PROBLEM TO WORK ON:
Reproduce only the part of the rows that opens with the line containing "You are a GUI" and closes with the line containing "Task: Click on", changing "blank area" to "empty area" and leaving everything else unchanged.

DATA EXTRACTS:
--- START ---

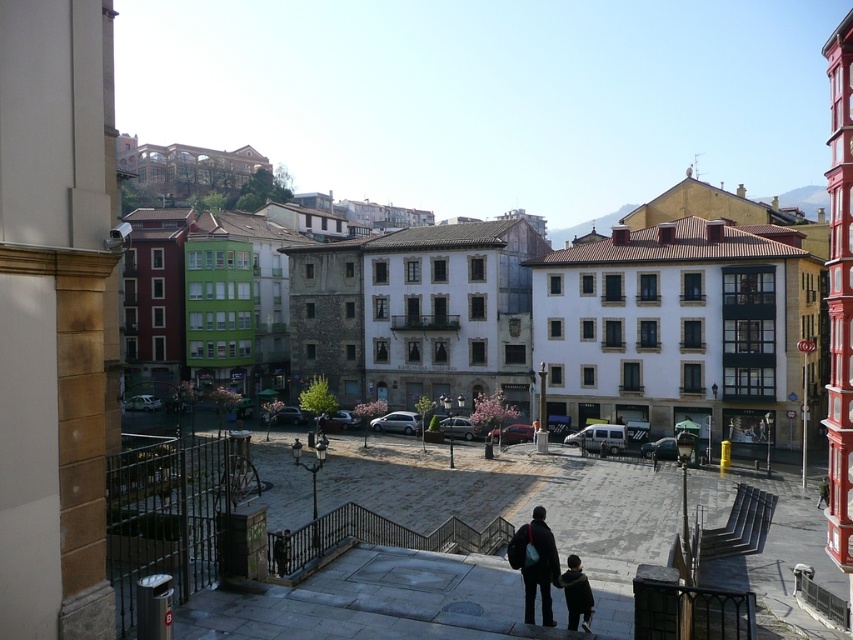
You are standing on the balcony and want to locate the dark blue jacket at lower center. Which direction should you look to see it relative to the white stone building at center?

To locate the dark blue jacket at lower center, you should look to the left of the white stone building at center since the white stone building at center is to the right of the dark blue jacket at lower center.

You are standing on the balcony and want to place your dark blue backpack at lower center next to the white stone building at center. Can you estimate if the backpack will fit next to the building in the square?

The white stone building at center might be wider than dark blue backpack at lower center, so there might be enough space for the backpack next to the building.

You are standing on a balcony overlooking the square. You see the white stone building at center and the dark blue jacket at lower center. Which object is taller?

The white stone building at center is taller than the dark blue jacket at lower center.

--- END ---
--- START ---

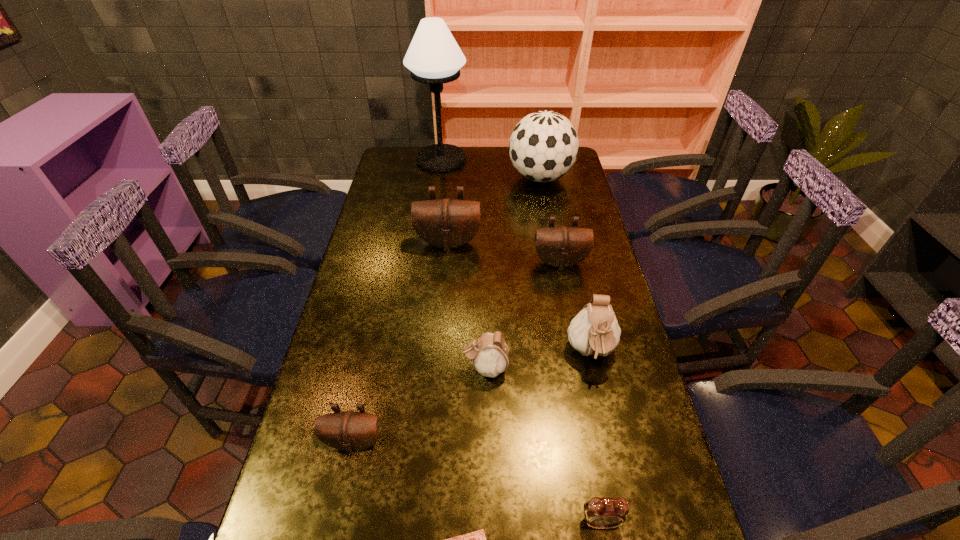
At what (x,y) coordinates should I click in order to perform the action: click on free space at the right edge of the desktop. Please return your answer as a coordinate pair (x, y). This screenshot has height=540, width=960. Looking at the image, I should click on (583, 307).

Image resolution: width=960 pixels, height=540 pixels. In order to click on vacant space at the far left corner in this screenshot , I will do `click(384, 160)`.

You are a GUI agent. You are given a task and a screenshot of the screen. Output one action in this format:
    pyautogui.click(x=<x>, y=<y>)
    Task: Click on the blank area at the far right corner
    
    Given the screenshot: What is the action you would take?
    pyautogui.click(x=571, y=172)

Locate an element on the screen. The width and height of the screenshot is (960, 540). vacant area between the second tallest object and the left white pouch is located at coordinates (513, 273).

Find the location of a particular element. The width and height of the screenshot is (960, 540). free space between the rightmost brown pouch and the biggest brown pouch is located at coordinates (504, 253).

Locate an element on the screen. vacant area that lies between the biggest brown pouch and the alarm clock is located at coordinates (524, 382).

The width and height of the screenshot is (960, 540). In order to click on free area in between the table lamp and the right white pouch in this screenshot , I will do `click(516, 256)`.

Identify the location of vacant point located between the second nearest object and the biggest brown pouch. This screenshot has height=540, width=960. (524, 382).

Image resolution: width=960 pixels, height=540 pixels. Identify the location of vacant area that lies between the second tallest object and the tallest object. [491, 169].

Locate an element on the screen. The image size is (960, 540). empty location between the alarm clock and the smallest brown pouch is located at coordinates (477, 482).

--- END ---

SOLUTION:
You are a GUI agent. You are given a task and a screenshot of the screen. Output one action in this format:
    pyautogui.click(x=<x>, y=<y>)
    Task: Click on the empty area at the far right corner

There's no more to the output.